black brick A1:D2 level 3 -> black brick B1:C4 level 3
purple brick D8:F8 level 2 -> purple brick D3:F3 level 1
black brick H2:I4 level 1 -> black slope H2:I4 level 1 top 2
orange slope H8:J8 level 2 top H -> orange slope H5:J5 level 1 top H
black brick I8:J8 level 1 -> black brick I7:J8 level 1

**Description of the task:** Skip every line before the one containing "black brick H2:I4". Retype that line and the rest through the last one exactly as they stand in the listing.

**Exercise solution:**
black brick H2:I4 level 1 -> black slope H2:I4 level 1 top 2
orange slope H8:J8 level 2 top H -> orange slope H5:J5 level 1 top H
black brick I8:J8 level 1 -> black brick I7:J8 level 1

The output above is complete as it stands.